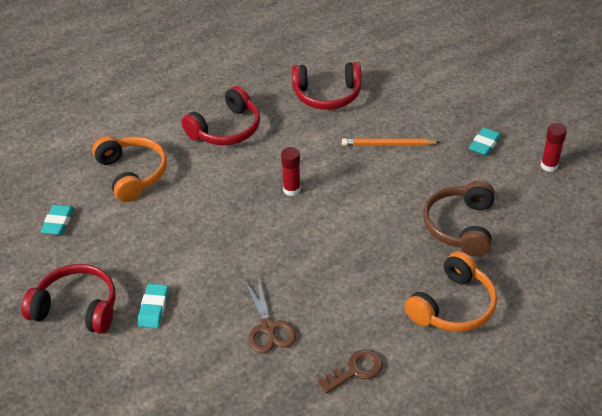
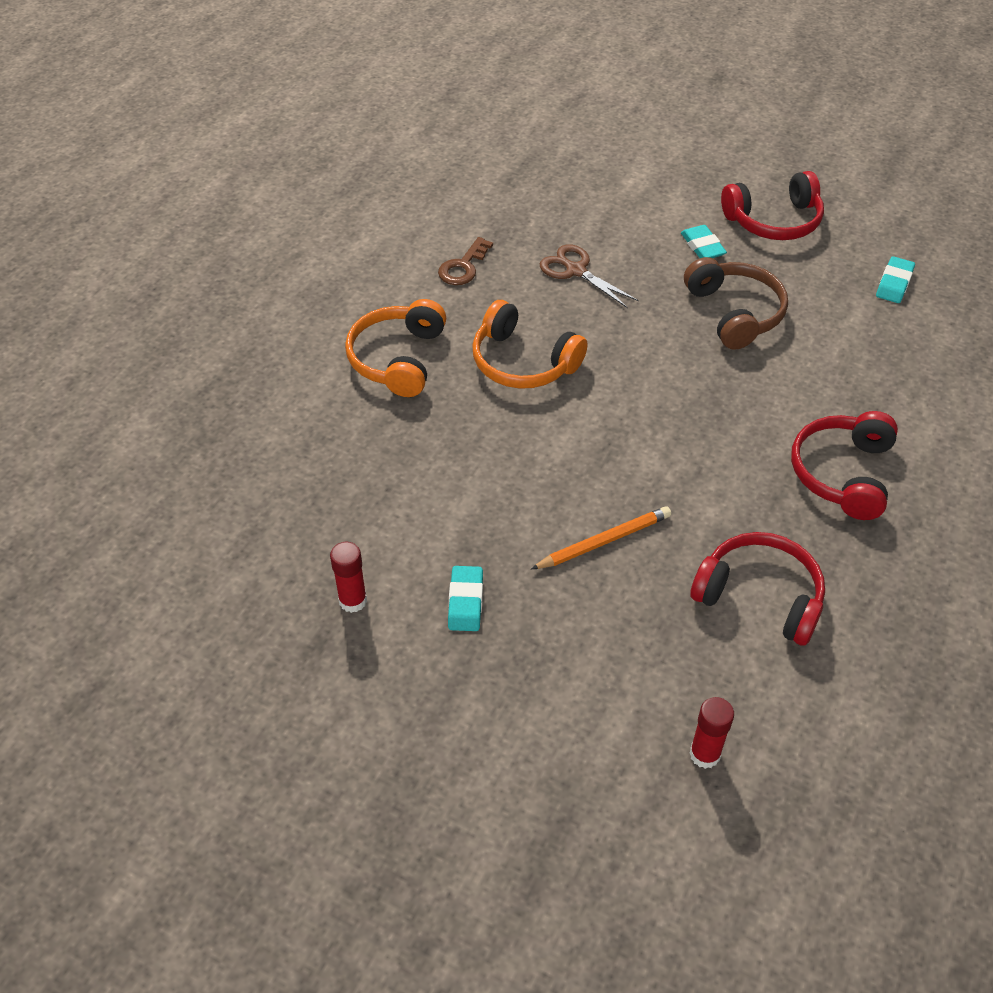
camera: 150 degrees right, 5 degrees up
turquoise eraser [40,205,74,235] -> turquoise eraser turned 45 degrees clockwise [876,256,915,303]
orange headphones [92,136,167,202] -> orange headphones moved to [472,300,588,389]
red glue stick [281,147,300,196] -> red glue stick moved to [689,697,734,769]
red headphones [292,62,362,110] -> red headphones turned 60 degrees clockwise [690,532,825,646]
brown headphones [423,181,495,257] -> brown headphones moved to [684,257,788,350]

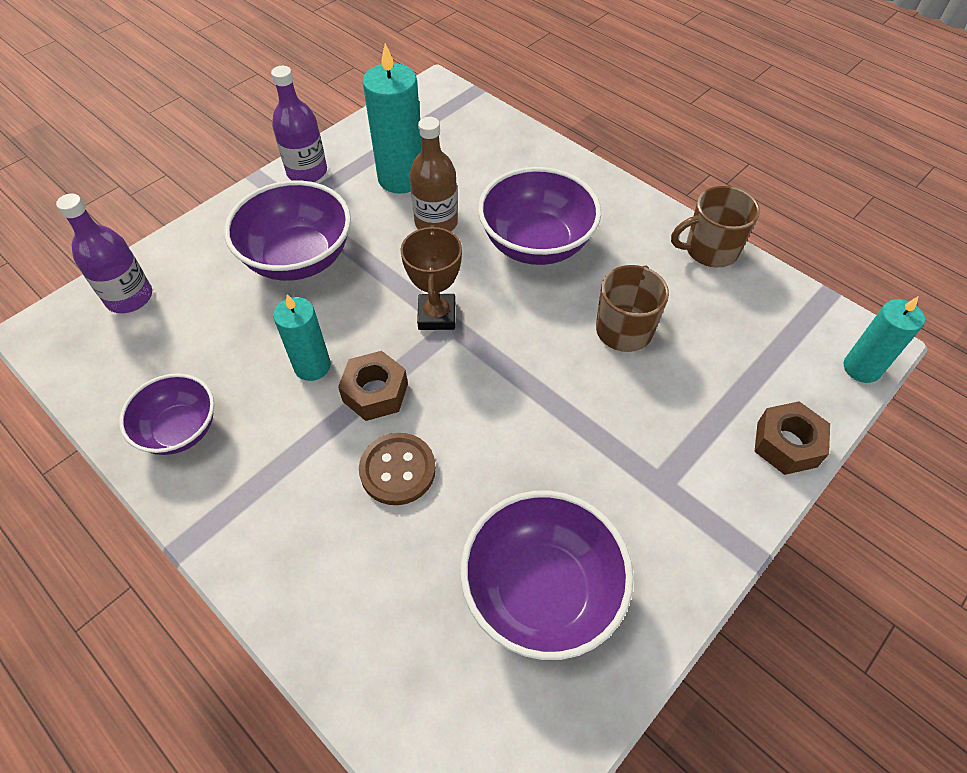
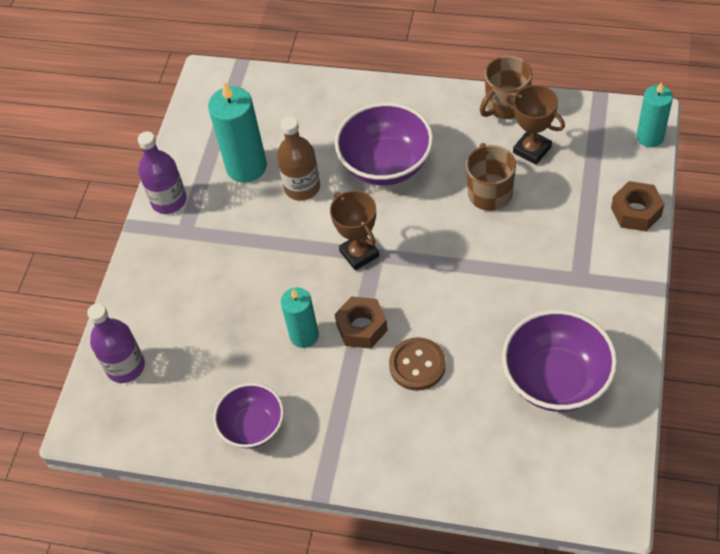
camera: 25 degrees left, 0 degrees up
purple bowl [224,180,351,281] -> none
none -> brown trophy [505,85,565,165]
····················
▸ **Task prompt**
Starting at the line containing "red headphones [292,62,362,110]", output every remaining line of the records above exactly, the last one included. Nothing else belongs in the output, and no pictures either.

▸ **Written answer**
red headphones [292,62,362,110] -> red headphones turned 60 degrees clockwise [690,532,825,646]
brown headphones [423,181,495,257] -> brown headphones moved to [684,257,788,350]

camera: 25 degrees left, 0 degrees up
purple bowl [224,180,351,281] -> none
none -> brown trophy [505,85,565,165]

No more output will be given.